Set task — Rewrite all of the material below, switching "midpoint" to "middle point" wherever it occurs and leaving every other character as it is. Leave the pictures out of your copy.

Data entries
====

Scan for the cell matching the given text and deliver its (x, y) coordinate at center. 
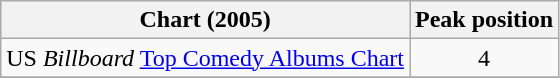
Peak position (484, 20)
4 (484, 58)
US Billboard Top Comedy Albums Chart (206, 58)
Chart (2005) (206, 20)
For the text-containing cell, return its midpoint in (x, y) coordinate format. 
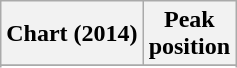
Chart (2014) (72, 34)
Peakposition (189, 34)
Pinpoint the cell where the given text exists, returning its (X, Y) midpoint coordinate. 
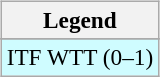
Legend (80, 20)
ITF WTT (0–1) (80, 57)
Detect which cell encompasses the target text, then output its [X, Y] center coordinate. 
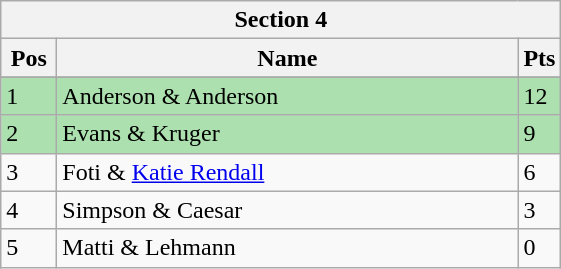
Section 4 [281, 20]
6 [540, 172]
4 [29, 210]
12 [540, 96]
Matti & Lehmann [288, 248]
Pos [29, 58]
9 [540, 134]
Pts [540, 58]
Anderson & Anderson [288, 96]
Foti & Katie Rendall [288, 172]
Simpson & Caesar [288, 210]
Evans & Kruger [288, 134]
1 [29, 96]
0 [540, 248]
5 [29, 248]
2 [29, 134]
Name [288, 58]
Pinpoint the cell where the given text exists, returning its [x, y] midpoint coordinate. 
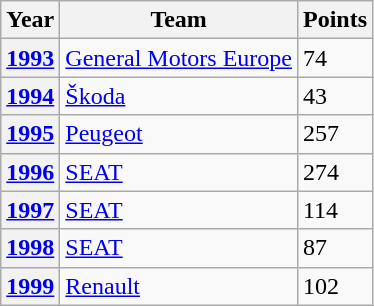
1994 [30, 96]
General Motors Europe [179, 58]
114 [334, 210]
1997 [30, 210]
Points [334, 20]
Renault [179, 286]
1996 [30, 172]
87 [334, 248]
Škoda [179, 96]
1993 [30, 58]
257 [334, 134]
Team [179, 20]
274 [334, 172]
43 [334, 96]
102 [334, 286]
1999 [30, 286]
Year [30, 20]
74 [334, 58]
Peugeot [179, 134]
1995 [30, 134]
1998 [30, 248]
Return the (x, y) coordinate for the center point of the cell that contains the specified text.  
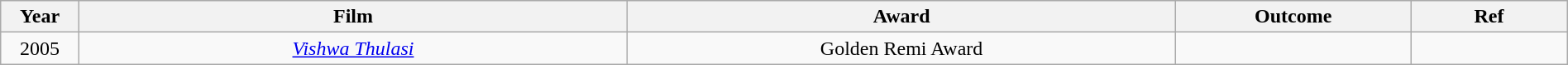
Golden Remi Award (901, 48)
Outcome (1293, 17)
Ref (1489, 17)
Vishwa Thulasi (352, 48)
Award (901, 17)
2005 (40, 48)
Film (352, 17)
Year (40, 17)
For the text-containing cell, return its midpoint in [x, y] coordinate format. 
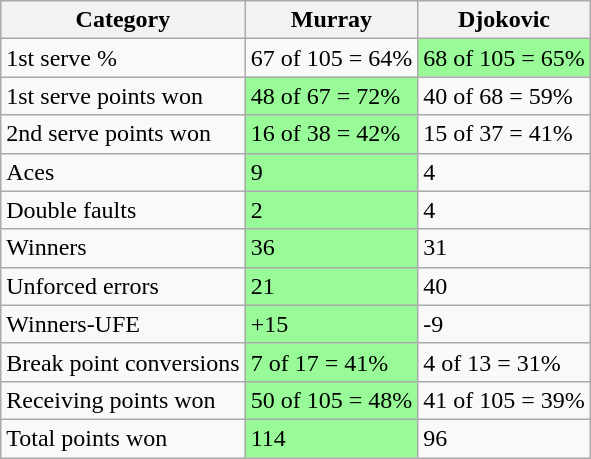
16 of 38 = 42% [332, 134]
41 of 105 = 39% [504, 400]
Djokovic [504, 20]
40 of 68 = 59% [504, 96]
50 of 105 = 48% [332, 400]
Receiving points won [123, 400]
+15 [332, 324]
21 [332, 286]
68 of 105 = 65% [504, 58]
Double faults [123, 210]
Break point conversions [123, 362]
1st serve points won [123, 96]
Aces [123, 172]
Category [123, 20]
67 of 105 = 64% [332, 58]
40 [504, 286]
2 [332, 210]
1st serve % [123, 58]
-9 [504, 324]
Total points won [123, 438]
2nd serve points won [123, 134]
48 of 67 = 72% [332, 96]
7 of 17 = 41% [332, 362]
Winners-UFE [123, 324]
96 [504, 438]
Winners [123, 248]
114 [332, 438]
4 of 13 = 31% [504, 362]
15 of 37 = 41% [504, 134]
36 [332, 248]
9 [332, 172]
Unforced errors [123, 286]
Murray [332, 20]
31 [504, 248]
Capture the cell that displays the provided text and extract its [x, y] central coordinate. 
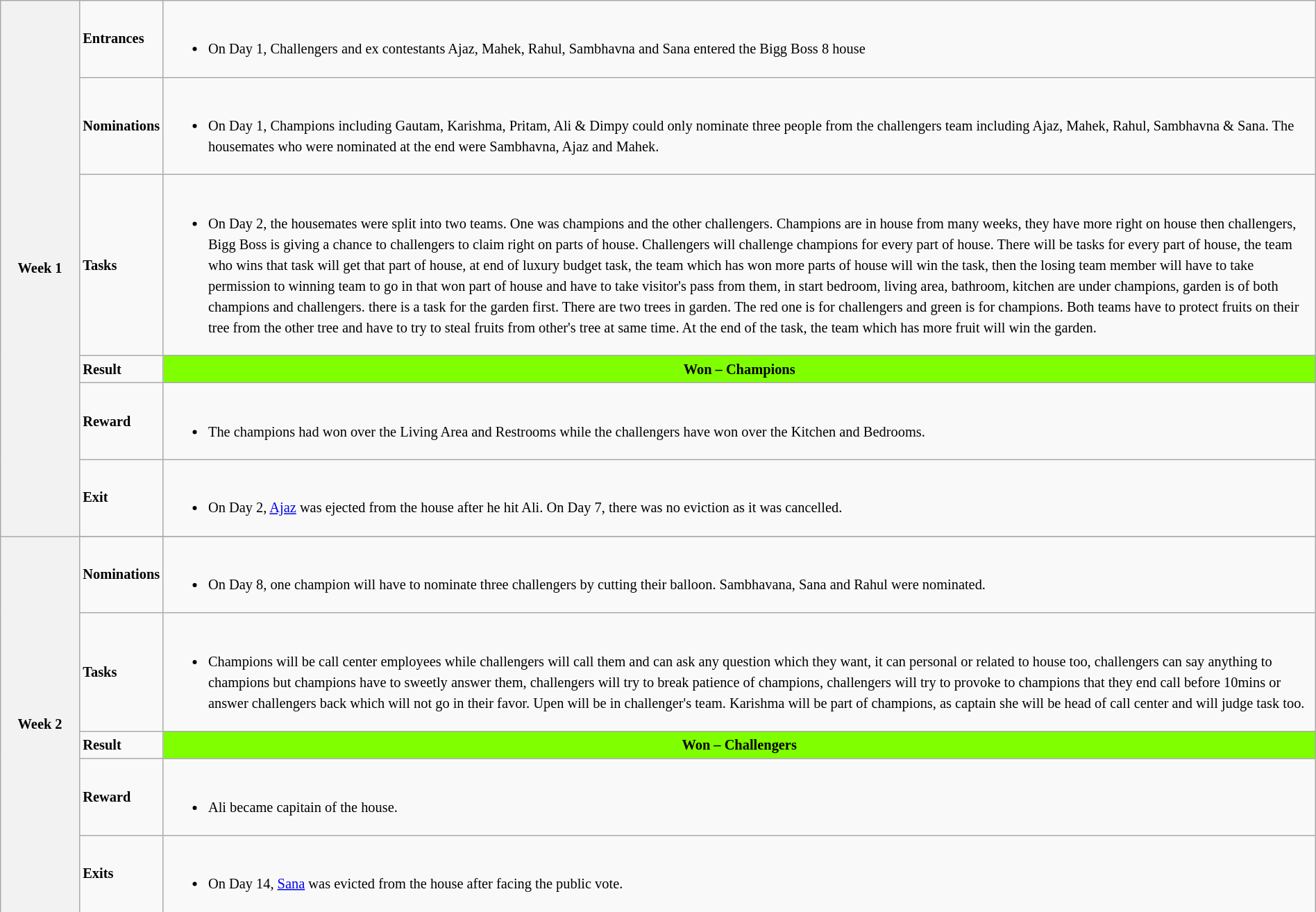
Week 2 [40, 723]
The champions had won over the Living Area and Restrooms while the challengers have won over the Kitchen and Bedrooms. [739, 421]
On Day 8, one champion will have to nominate three challengers by cutting their balloon. Sambhavana, Sana and Rahul were nominated. [739, 574]
On Day 1, Challengers and ex contestants Ajaz, Mahek, Rahul, Sambhavna and Sana entered the Bigg Boss 8 house [739, 38]
Exits [121, 873]
Week 1 [40, 268]
On Day 2, Ajaz was ejected from the house after he hit Ali. On Day 7, there was no eviction as it was cancelled. [739, 498]
Ali became capitain of the house. [739, 797]
Won – Champions [739, 369]
Won – Challengers [739, 745]
Exit [121, 498]
Entrances [121, 38]
On Day 14, Sana was evicted from the house after facing the public vote. [739, 873]
Return (X, Y) of the center of cell containing provided text 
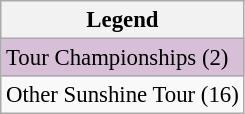
Legend (122, 20)
Other Sunshine Tour (16) (122, 95)
Tour Championships (2) (122, 58)
Locate the cell with the specified text and output its [X, Y] center coordinate. 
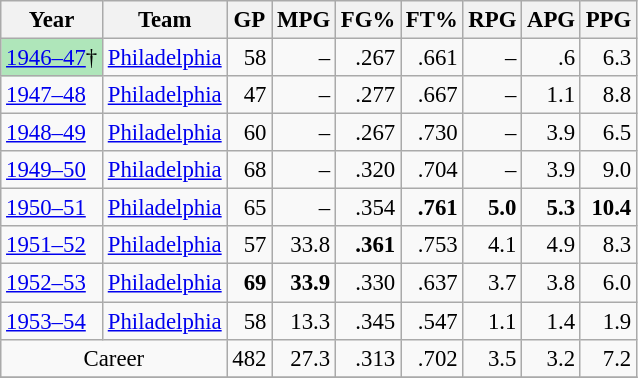
69 [250, 283]
60 [250, 133]
Career [114, 358]
13.3 [304, 321]
33.8 [304, 245]
47 [250, 95]
3.5 [492, 358]
.730 [432, 133]
1.4 [552, 321]
1947–48 [52, 95]
Team [164, 20]
APG [552, 20]
.667 [432, 95]
8.3 [608, 245]
MPG [304, 20]
33.9 [304, 283]
PPG [608, 20]
65 [250, 208]
.547 [432, 321]
.313 [368, 358]
.354 [368, 208]
.320 [368, 170]
.345 [368, 321]
4.9 [552, 245]
482 [250, 358]
5.3 [552, 208]
.702 [432, 358]
GP [250, 20]
6.0 [608, 283]
.330 [368, 283]
FT% [432, 20]
8.8 [608, 95]
5.0 [492, 208]
9.0 [608, 170]
.661 [432, 58]
1946–47† [52, 58]
FG% [368, 20]
3.7 [492, 283]
27.3 [304, 358]
7.2 [608, 358]
1.9 [608, 321]
4.1 [492, 245]
3.2 [552, 358]
Year [52, 20]
1948–49 [52, 133]
.277 [368, 95]
10.4 [608, 208]
.753 [432, 245]
57 [250, 245]
1951–52 [52, 245]
1949–50 [52, 170]
1950–51 [52, 208]
.761 [432, 208]
3.8 [552, 283]
1953–54 [52, 321]
1952–53 [52, 283]
.6 [552, 58]
.637 [432, 283]
68 [250, 170]
RPG [492, 20]
6.5 [608, 133]
6.3 [608, 58]
.704 [432, 170]
.361 [368, 245]
Search for the cell housing the specified text and yield its (x, y) center coordinate. 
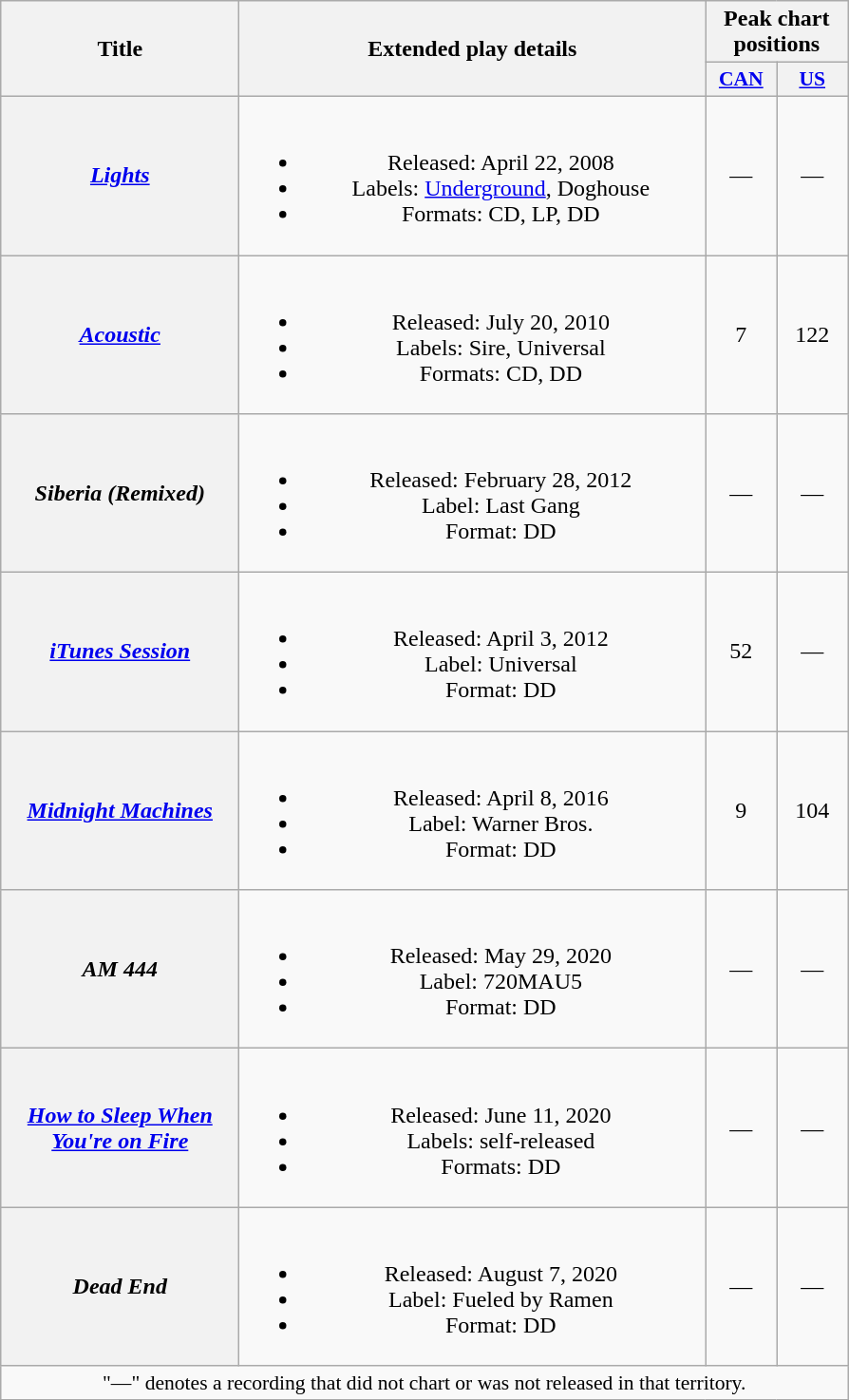
Peak chart positions (777, 32)
7 (741, 334)
Midnight Machines (120, 811)
9 (741, 811)
Released: April 3, 2012 Label: UniversalFormat: DD (473, 651)
Released: June 11, 2020Labels: self-releasedFormats: DD (473, 1128)
How to Sleep When You're on Fire (120, 1128)
Released: April 22, 2008 Labels: Underground, Doghouse Formats: CD, LP, DD (473, 175)
Released: February 28, 2012 Label: Last GangFormat: DD (473, 494)
Title (120, 49)
US (813, 80)
104 (813, 811)
Acoustic (120, 334)
AM 444 (120, 969)
"—" denotes a recording that did not chart or was not released in that territory. (424, 1383)
Dead End (120, 1286)
CAN (741, 80)
iTunes Session (120, 651)
Extended play details (473, 49)
Lights (120, 175)
52 (741, 651)
Released: April 8, 2016 Label: Warner Bros.Format: DD (473, 811)
Released: August 7, 2020 Label: Fueled by RamenFormat: DD (473, 1286)
Siberia (Remixed) (120, 494)
Released: July 20, 2010 Labels: Sire, Universal Formats: CD, DD (473, 334)
122 (813, 334)
Released: May 29, 2020 Label: 720MAU5Format: DD (473, 969)
Search for the cell housing the specified text and yield its [X, Y] center coordinate. 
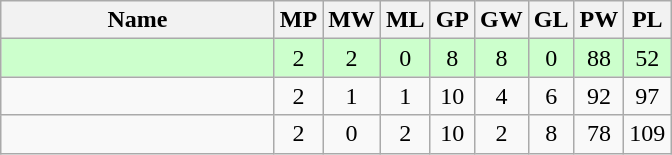
GW [502, 20]
78 [599, 134]
4 [502, 96]
PL [648, 20]
88 [599, 58]
GP [452, 20]
109 [648, 134]
Name [138, 20]
97 [648, 96]
MW [352, 20]
MP [298, 20]
92 [599, 96]
52 [648, 58]
ML [405, 20]
6 [551, 96]
PW [599, 20]
GL [551, 20]
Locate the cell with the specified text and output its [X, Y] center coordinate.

====

Exercise solution —
Scan for the cell matching the given text and deliver its (x, y) coordinate at center. 
Peak position (484, 20)
4 (484, 58)
US Billboard Top Comedy Albums Chart (206, 58)
Chart (2005) (206, 20)
For the text-containing cell, return its middle point in (x, y) coordinate format. 
Chart (2014) (72, 34)
Peakposition (189, 34)
Pinpoint the cell where the given text exists, returning its (X, Y) middle point coordinate. 
Legend (80, 20)
ITF WTT (0–1) (80, 57)
Detect which cell encompasses the target text, then output its [X, Y] center coordinate. 
Section 4 [281, 20]
6 [540, 172]
4 [29, 210]
12 [540, 96]
Matti & Lehmann [288, 248]
Pos [29, 58]
9 [540, 134]
Pts [540, 58]
Anderson & Anderson [288, 96]
Foti & Katie Rendall [288, 172]
Simpson & Caesar [288, 210]
Evans & Kruger [288, 134]
1 [29, 96]
0 [540, 248]
5 [29, 248]
2 [29, 134]
Name [288, 58]
Pinpoint the cell where the given text exists, returning its [x, y] middle point coordinate. 
1994 [30, 96]
General Motors Europe [179, 58]
114 [334, 210]
1997 [30, 210]
Points [334, 20]
Renault [179, 286]
1996 [30, 172]
87 [334, 248]
Škoda [179, 96]
1993 [30, 58]
257 [334, 134]
Team [179, 20]
274 [334, 172]
43 [334, 96]
102 [334, 286]
1999 [30, 286]
Year [30, 20]
74 [334, 58]
Peugeot [179, 134]
1995 [30, 134]
1998 [30, 248]
Return the (x, y) coordinate for the center point of the cell that contains the specified text.  
Golden Remi Award (901, 48)
Outcome (1293, 17)
Ref (1489, 17)
Vishwa Thulasi (352, 48)
Award (901, 17)
2005 (40, 48)
Film (352, 17)
Year (40, 17)
For the text-containing cell, return its middle point in [x, y] coordinate format. 
16 of 38 = 42% [332, 134]
41 of 105 = 39% [504, 400]
Djokovic [504, 20]
40 of 68 = 59% [504, 96]
50 of 105 = 48% [332, 400]
Receiving points won [123, 400]
+15 [332, 324]
21 [332, 286]
68 of 105 = 65% [504, 58]
Double faults [123, 210]
Break point conversions [123, 362]
1st serve points won [123, 96]
Aces [123, 172]
Category [123, 20]
67 of 105 = 64% [332, 58]
40 [504, 286]
2 [332, 210]
1st serve % [123, 58]
-9 [504, 324]
Total points won [123, 438]
2nd serve points won [123, 134]
48 of 67 = 72% [332, 96]
7 of 17 = 41% [332, 362]
Winners-UFE [123, 324]
96 [504, 438]
Winners [123, 248]
114 [332, 438]
4 of 13 = 31% [504, 362]
15 of 37 = 41% [504, 134]
36 [332, 248]
9 [332, 172]
Unforced errors [123, 286]
Murray [332, 20]
31 [504, 248]
Capture the cell that displays the provided text and extract its [x, y] central coordinate. 
Week 2 [40, 723]
The champions had won over the Living Area and Restrooms while the challengers have won over the Kitchen and Bedrooms. [739, 421]
On Day 8, one champion will have to nominate three challengers by cutting their balloon. Sambhavana, Sana and Rahul were nominated. [739, 574]
On Day 1, Challengers and ex contestants Ajaz, Mahek, Rahul, Sambhavna and Sana entered the Bigg Boss 8 house [739, 38]
Exits [121, 873]
Week 1 [40, 268]
On Day 2, Ajaz was ejected from the house after he hit Ali. On Day 7, there was no eviction as it was cancelled. [739, 498]
Ali became capitain of the house. [739, 797]
Won – Champions [739, 369]
Won – Challengers [739, 745]
Exit [121, 498]
Entrances [121, 38]
On Day 14, Sana was evicted from the house after facing the public vote. [739, 873]
Return (X, Y) of the center of cell containing provided text 
Legend (122, 20)
Other Sunshine Tour (16) (122, 95)
Tour Championships (2) (122, 58)
Locate the cell with the specified text and output its [X, Y] center coordinate. 
69 [250, 283]
60 [250, 133]
Career [114, 358]
13.3 [304, 321]
33.8 [304, 245]
47 [250, 95]
3.5 [492, 358]
.730 [432, 133]
1.4 [552, 321]
1947–48 [52, 95]
Team [164, 20]
APG [552, 20]
.667 [432, 95]
8.3 [608, 245]
MPG [304, 20]
33.9 [304, 283]
PPG [608, 20]
65 [250, 208]
.547 [432, 321]
.313 [368, 358]
.354 [368, 208]
.320 [368, 170]
.345 [368, 321]
4.9 [552, 245]
482 [250, 358]
5.3 [552, 208]
.702 [432, 358]
GP [250, 20]
6.0 [608, 283]
.330 [368, 283]
FT% [432, 20]
8.8 [608, 95]
5.0 [492, 208]
9.0 [608, 170]
.661 [432, 58]
1946–47† [52, 58]
FG% [368, 20]
3.7 [492, 283]
27.3 [304, 358]
7.2 [608, 358]
1.9 [608, 321]
4.1 [492, 245]
3.2 [552, 358]
Year [52, 20]
1948–49 [52, 133]
.277 [368, 95]
10.4 [608, 208]
.753 [432, 245]
57 [250, 245]
1951–52 [52, 245]
1949–50 [52, 170]
1950–51 [52, 208]
.761 [432, 208]
3.8 [552, 283]
1953–54 [52, 321]
1952–53 [52, 283]
.6 [552, 58]
.637 [432, 283]
68 [250, 170]
RPG [492, 20]
6.5 [608, 133]
6.3 [608, 58]
.704 [432, 170]
.361 [368, 245]
Search for the cell housing the specified text and yield its (x, y) center coordinate. 
Peak chart positions (777, 32)
7 (741, 334)
Midnight Machines (120, 811)
9 (741, 811)
Released: April 3, 2012 Label: UniversalFormat: DD (473, 651)
Released: June 11, 2020Labels: self-releasedFormats: DD (473, 1128)
How to Sleep When You're on Fire (120, 1128)
Released: April 22, 2008 Labels: Underground, Doghouse Formats: CD, LP, DD (473, 175)
Released: February 28, 2012 Label: Last GangFormat: DD (473, 494)
Title (120, 49)
US (813, 80)
104 (813, 811)
Acoustic (120, 334)
AM 444 (120, 969)
"—" denotes a recording that did not chart or was not released in that territory. (424, 1383)
Dead End (120, 1286)
CAN (741, 80)
iTunes Session (120, 651)
Extended play details (473, 49)
Lights (120, 175)
52 (741, 651)
Released: April 8, 2016 Label: Warner Bros.Format: DD (473, 811)
Released: August 7, 2020 Label: Fueled by RamenFormat: DD (473, 1286)
Siberia (Remixed) (120, 494)
Released: July 20, 2010 Labels: Sire, Universal Formats: CD, DD (473, 334)
122 (813, 334)
Released: May 29, 2020 Label: 720MAU5Format: DD (473, 969)
Search for the cell housing the specified text and yield its [X, Y] center coordinate. 
GW [502, 20]
78 [599, 134]
4 [502, 96]
PL [648, 20]
88 [599, 58]
GP [452, 20]
109 [648, 134]
Name [138, 20]
97 [648, 96]
MW [352, 20]
MP [298, 20]
92 [599, 96]
52 [648, 58]
ML [405, 20]
6 [551, 96]
PW [599, 20]
GL [551, 20]
Locate the cell with the specified text and output its [X, Y] center coordinate.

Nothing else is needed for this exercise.